▶ **Your instructions**
Retype exactly the lines below, starting with the line that contains "building: none -> [417,264,455,284]" and ending with the last line; leave out any pictures.

▶ **Input data**
....

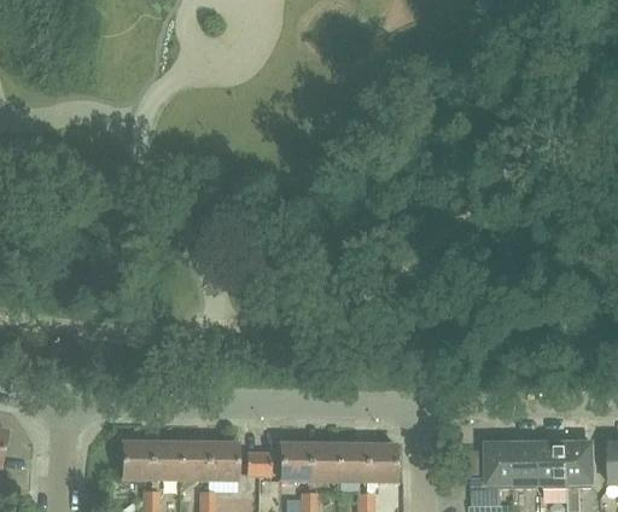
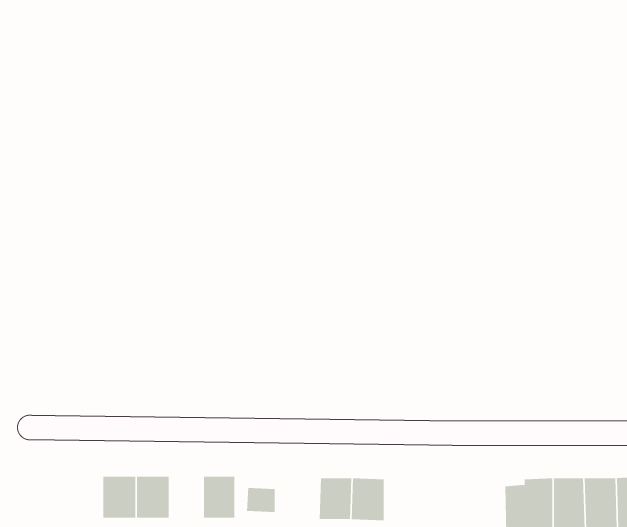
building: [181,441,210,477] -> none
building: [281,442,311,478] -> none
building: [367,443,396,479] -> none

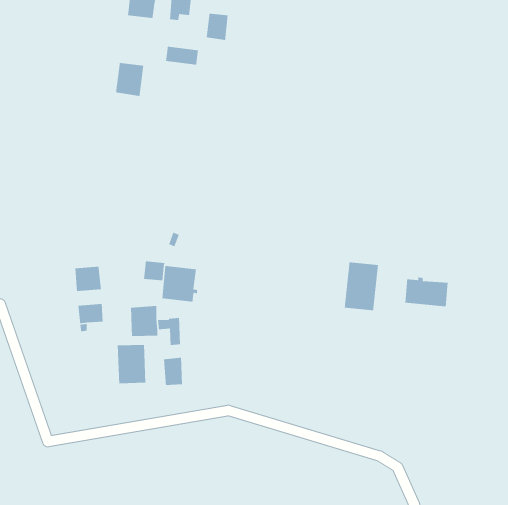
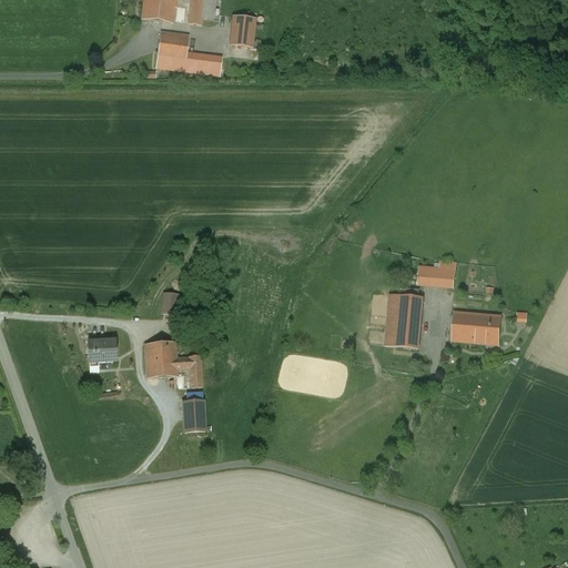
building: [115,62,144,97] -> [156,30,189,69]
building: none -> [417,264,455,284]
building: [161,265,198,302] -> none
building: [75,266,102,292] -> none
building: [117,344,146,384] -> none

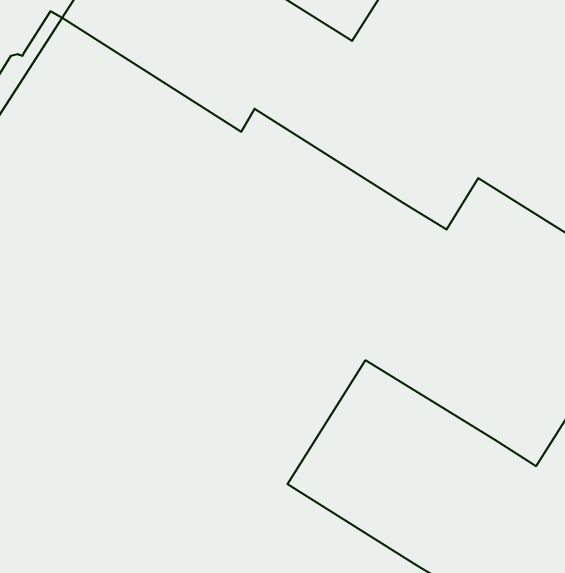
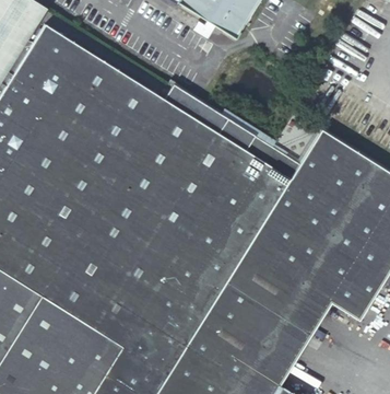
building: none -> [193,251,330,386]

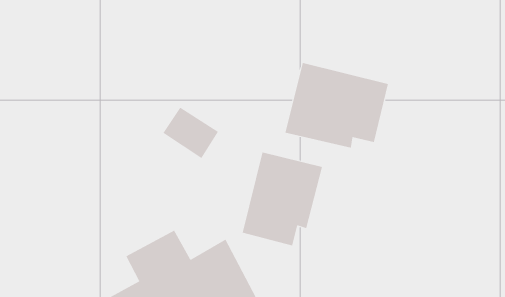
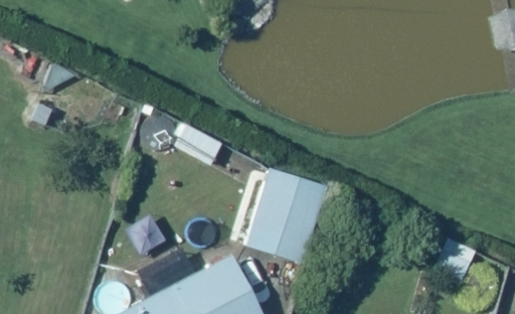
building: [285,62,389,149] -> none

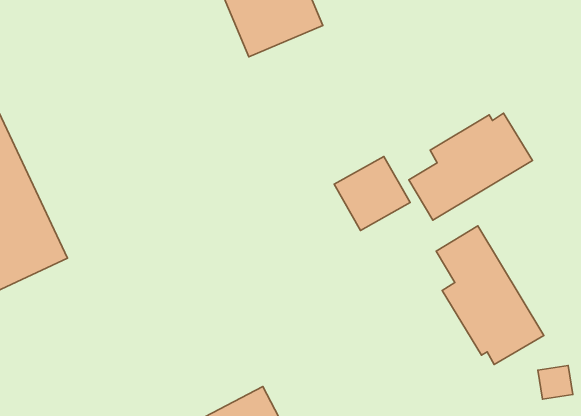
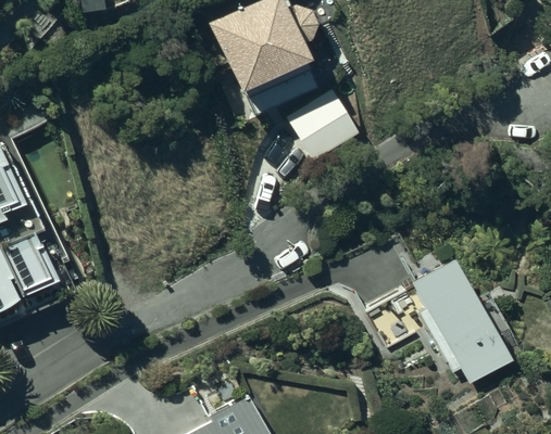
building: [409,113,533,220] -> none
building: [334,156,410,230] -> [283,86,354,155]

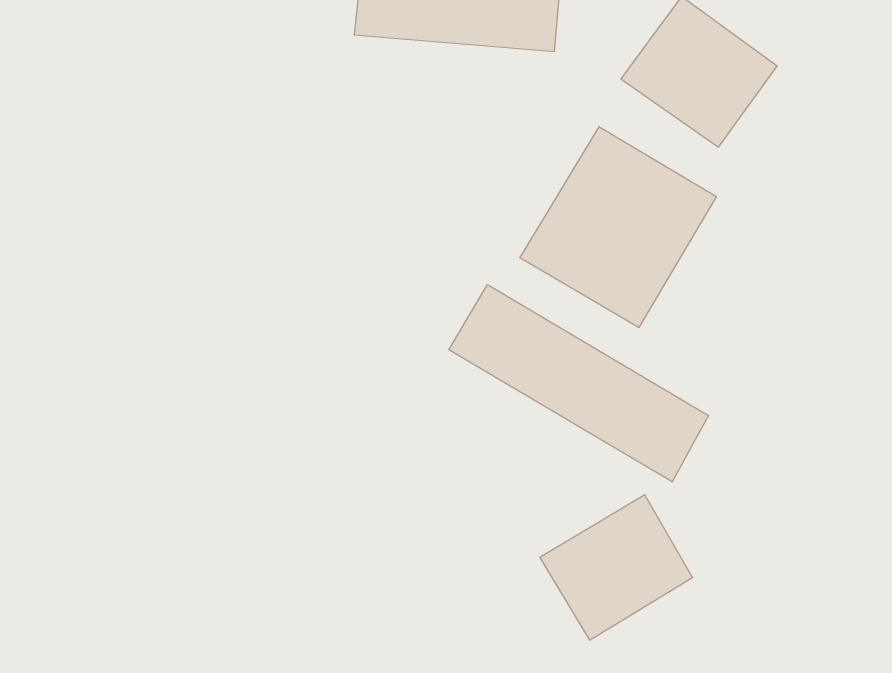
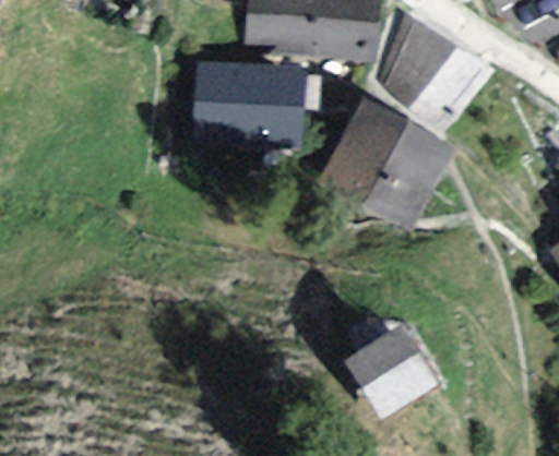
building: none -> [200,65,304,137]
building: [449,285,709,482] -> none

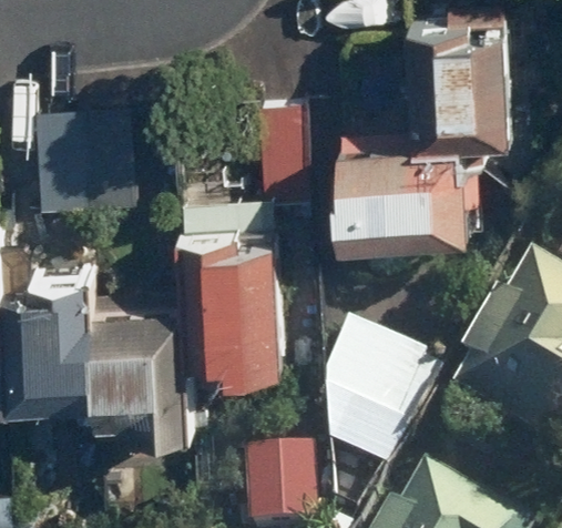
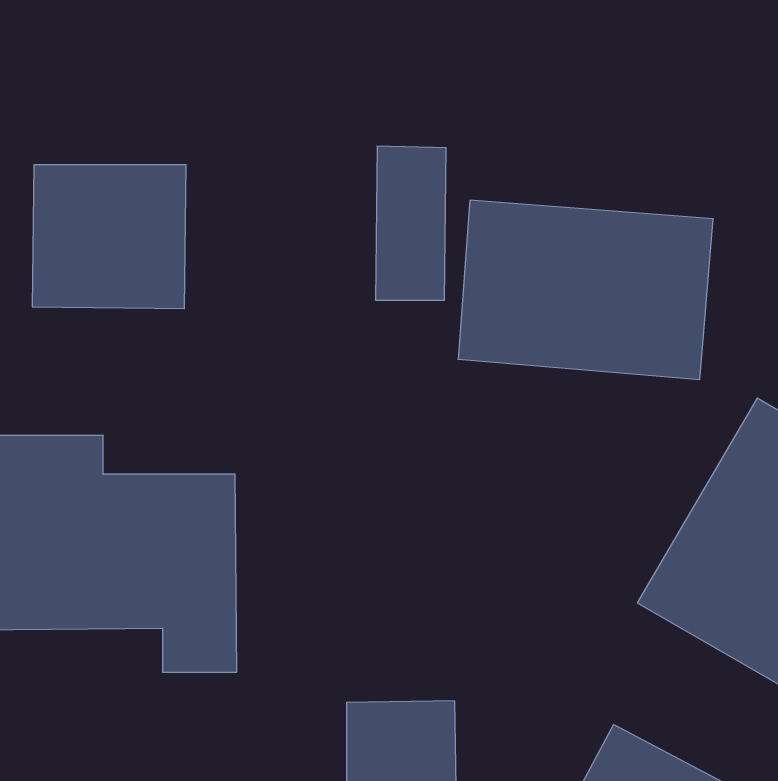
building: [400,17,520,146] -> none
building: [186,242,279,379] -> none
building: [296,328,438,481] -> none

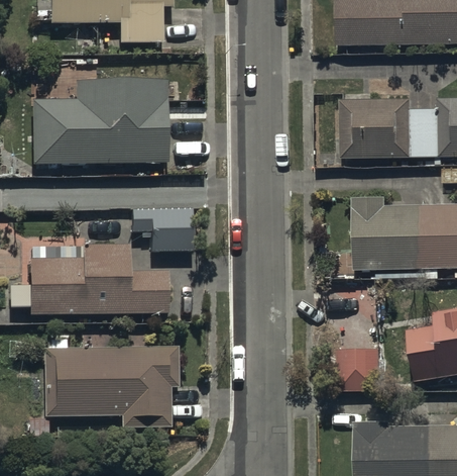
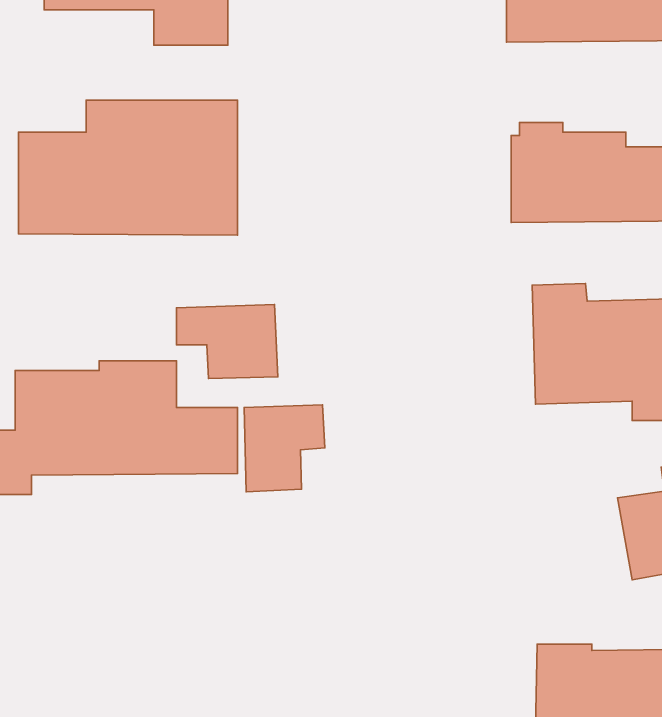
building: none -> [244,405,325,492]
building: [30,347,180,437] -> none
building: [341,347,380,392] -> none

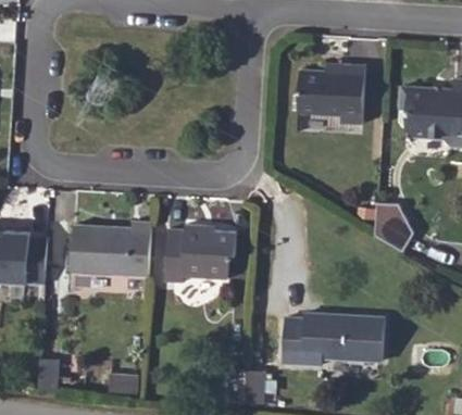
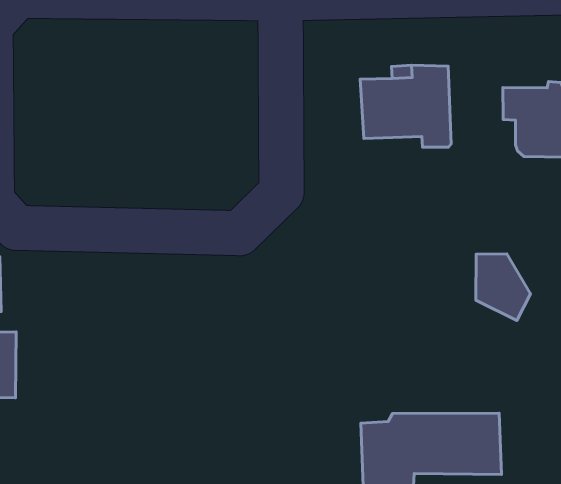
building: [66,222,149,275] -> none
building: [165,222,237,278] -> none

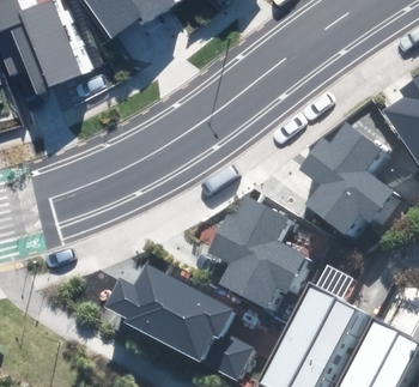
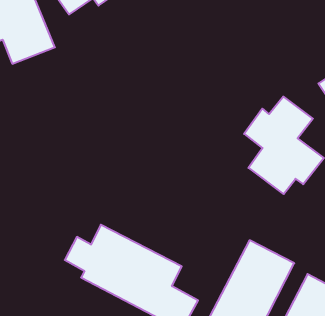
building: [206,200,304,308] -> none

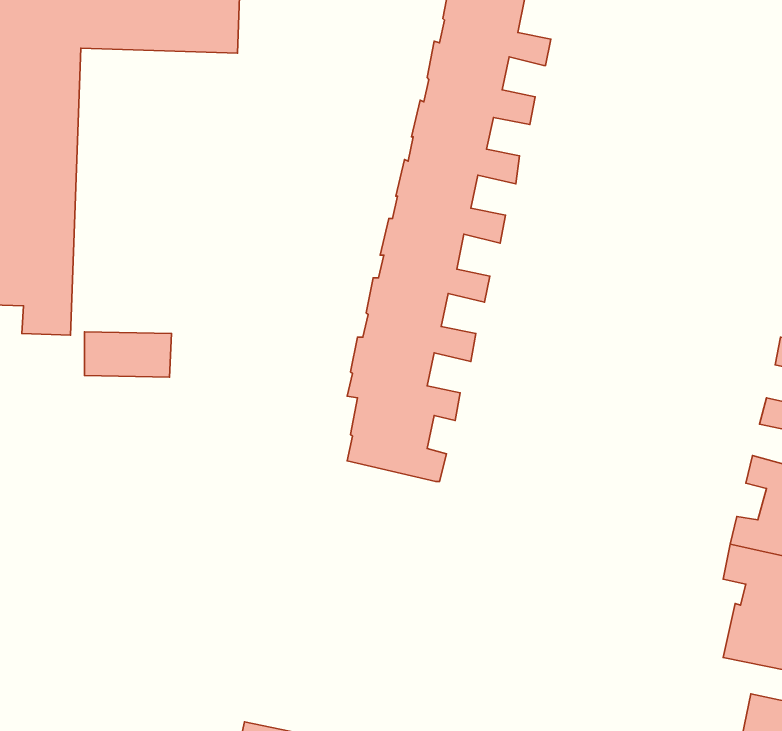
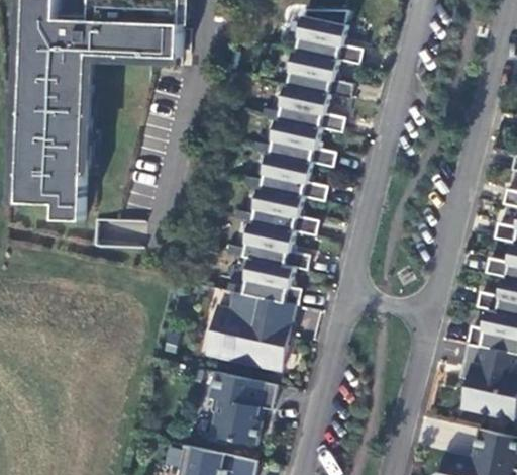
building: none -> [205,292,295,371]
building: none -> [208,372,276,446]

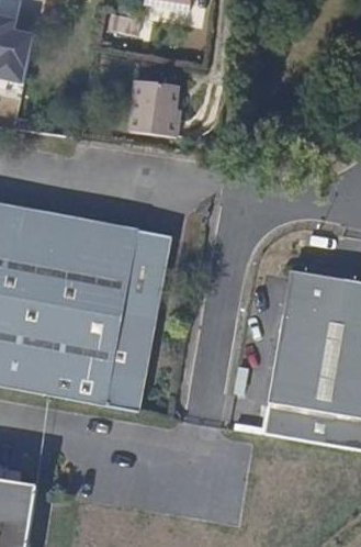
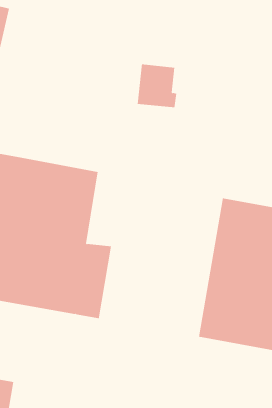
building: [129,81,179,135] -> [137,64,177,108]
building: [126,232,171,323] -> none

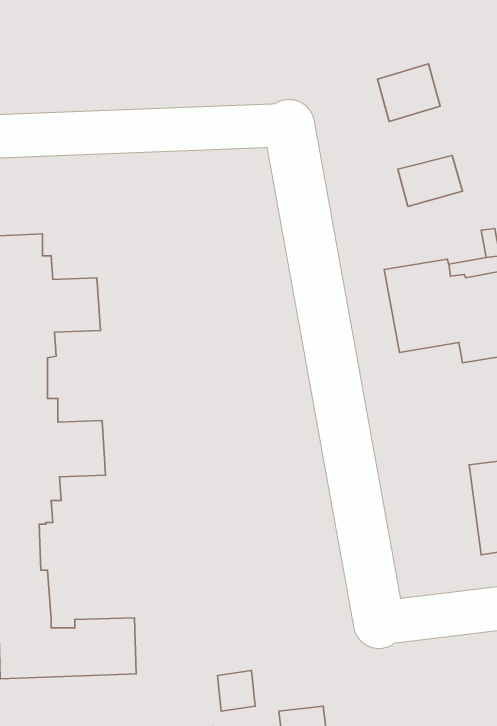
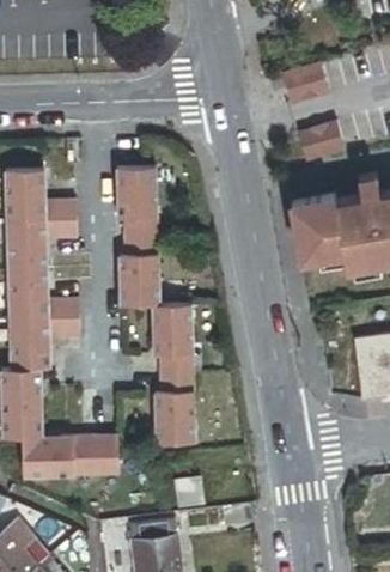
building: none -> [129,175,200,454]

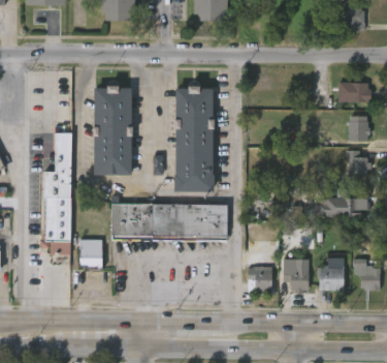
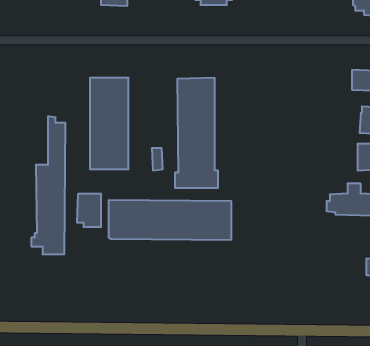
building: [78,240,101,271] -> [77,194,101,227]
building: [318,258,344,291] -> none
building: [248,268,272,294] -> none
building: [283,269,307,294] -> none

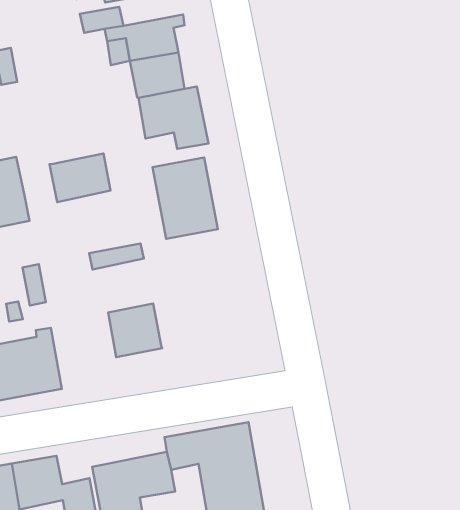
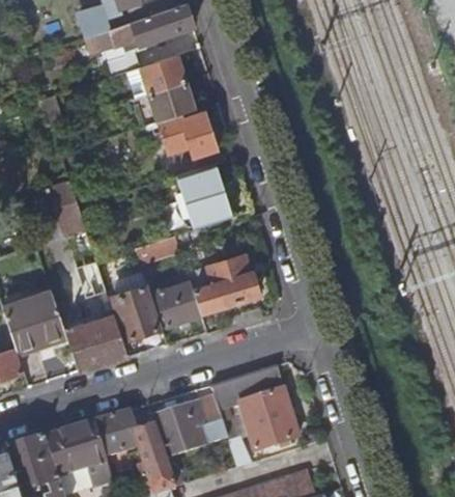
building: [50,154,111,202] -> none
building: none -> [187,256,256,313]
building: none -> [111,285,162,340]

....

▶ **Written reply**
building: none -> [417,264,455,284]
building: [161,265,198,302] -> none
building: [75,266,102,292] -> none
building: [117,344,146,384] -> none

building: none -> [193,251,330,386]

building: [285,62,389,149] -> none

building: [409,113,533,220] -> none
building: [334,156,410,230] -> [283,86,354,155]

building: none -> [200,65,304,137]
building: [449,285,709,482] -> none

building: [400,17,520,146] -> none
building: [186,242,279,379] -> none
building: [296,328,438,481] -> none

building: none -> [244,405,325,492]
building: [30,347,180,437] -> none
building: [341,347,380,392] -> none

building: [66,222,149,275] -> none
building: [165,222,237,278] -> none

building: [206,200,304,308] -> none

building: none -> [205,292,295,371]
building: none -> [208,372,276,446]

building: [129,81,179,135] -> [137,64,177,108]
building: [126,232,171,323] -> none

building: none -> [129,175,200,454]

building: [78,240,101,271] -> [77,194,101,227]
building: [318,258,344,291] -> none
building: [248,268,272,294] -> none
building: [283,269,307,294] -> none

building: [50,154,111,202] -> none
building: none -> [187,256,256,313]
building: none -> [111,285,162,340]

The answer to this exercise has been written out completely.